## [INFORMATION SUPPLIED]
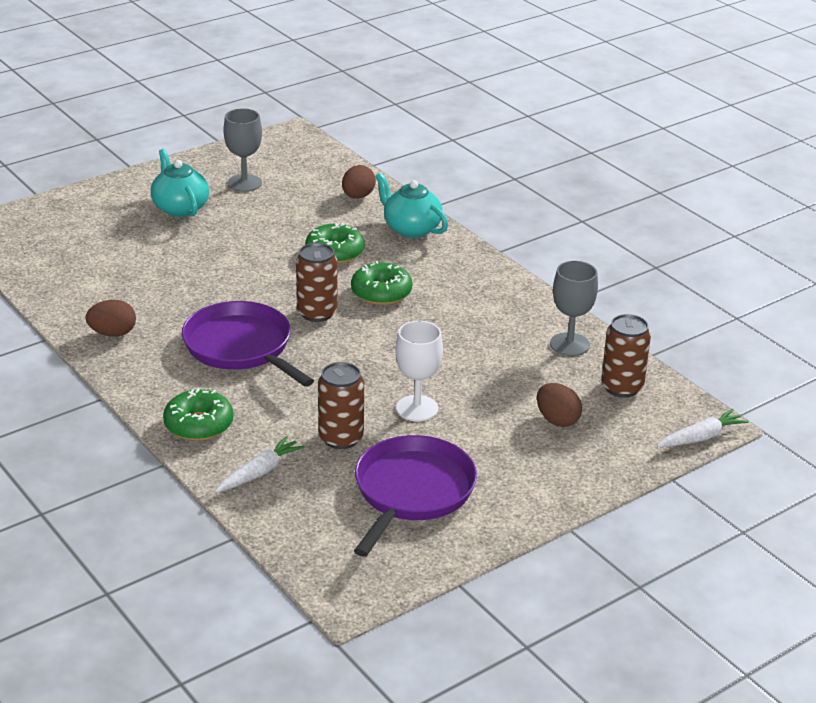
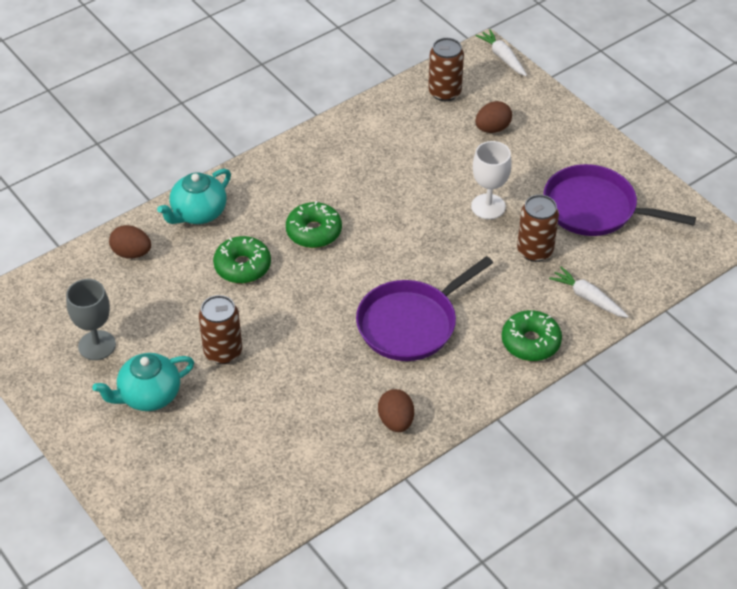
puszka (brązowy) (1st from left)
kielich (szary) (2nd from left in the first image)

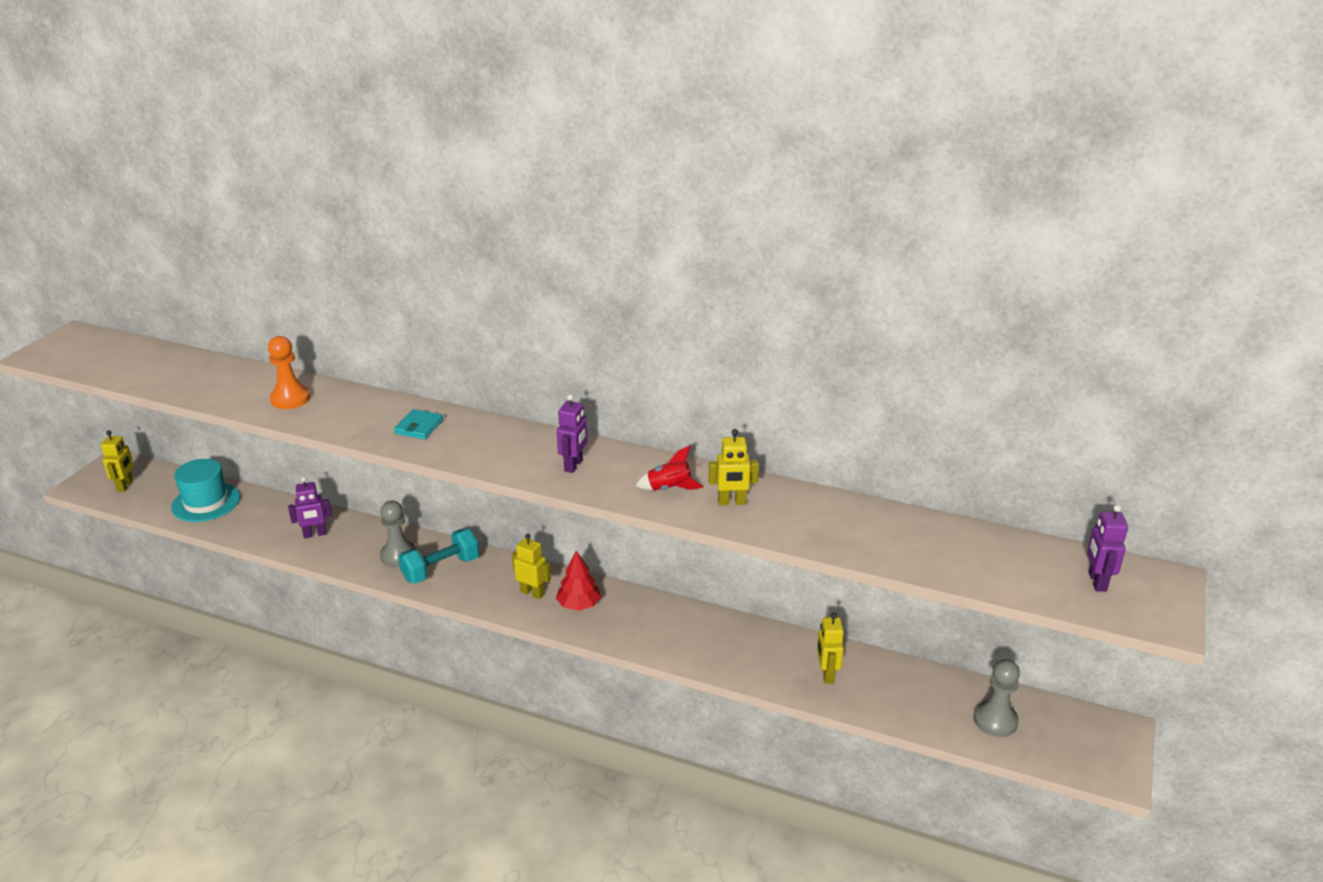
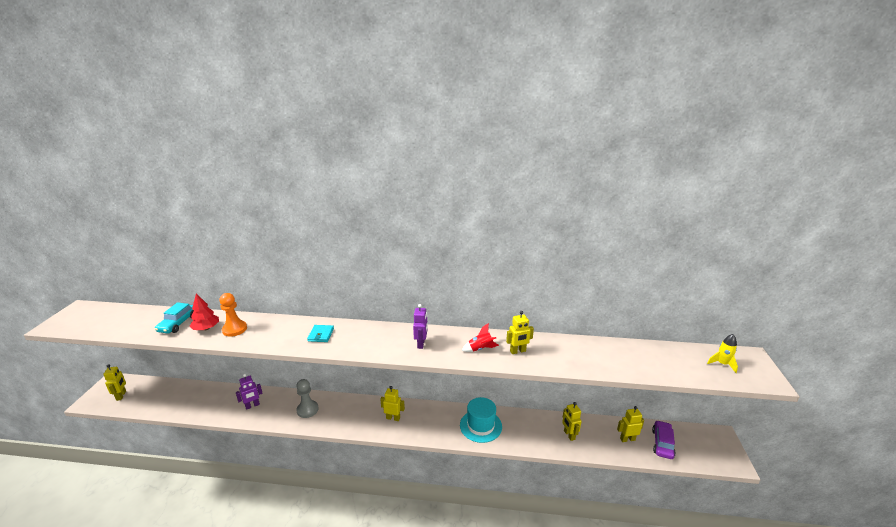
samochód (turkusowy)
drzewko (czerwony)
kapelusz (turkusowy)
robot (żółty) (5th from left)
samochód (fioletowy)
rakieta (żółty)
hantel (turkusowy)

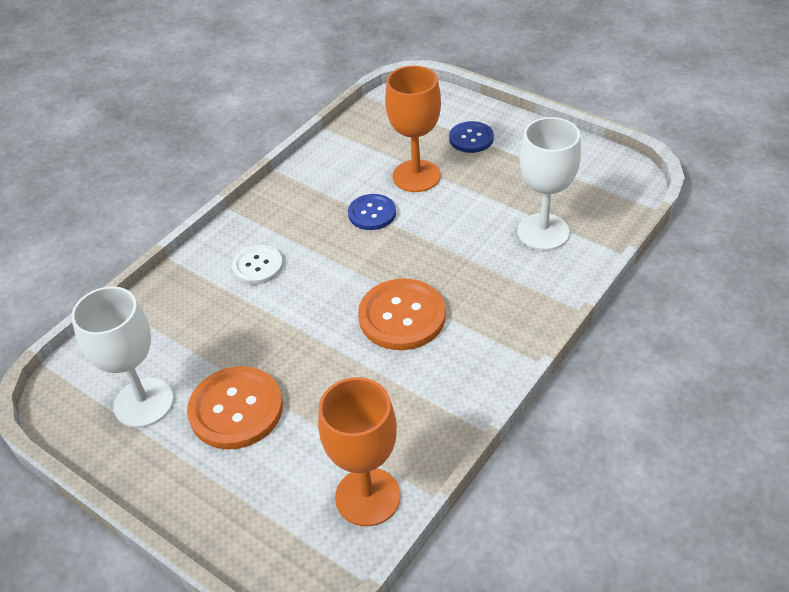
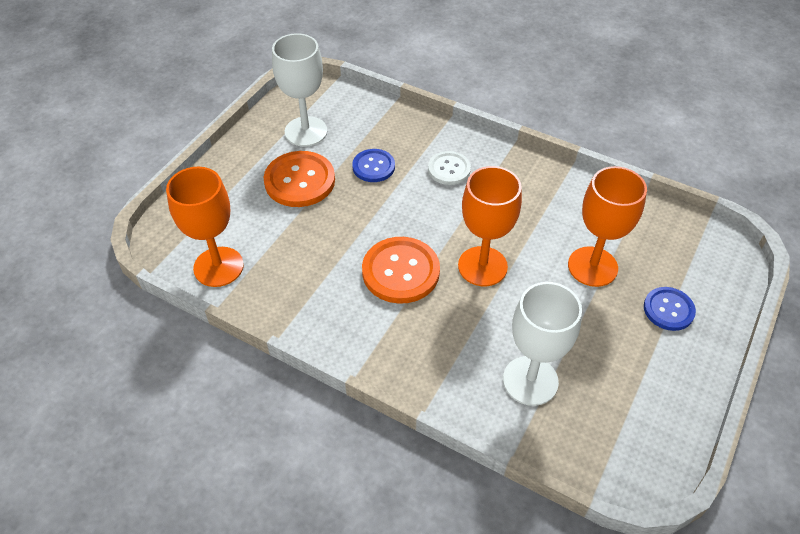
guzik (niebieski) (1st from left)
kielich (pomarańczowy) (2nd from left)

## [GOAL OF THE EXERCISE]
I would like the data above transcribed exactly, with its pictures left out.

## [RESPONSE BELOW]
puszka (brązowy) (1st from left)
kielich (szary) (2nd from left in the first image)

samochód (turkusowy)
drzewko (czerwony)
kapelusz (turkusowy)
robot (żółty) (5th from left)
samochód (fioletowy)
rakieta (żółty)
hantel (turkusowy)

guzik (niebieski) (1st from left)
kielich (pomarańczowy) (2nd from left)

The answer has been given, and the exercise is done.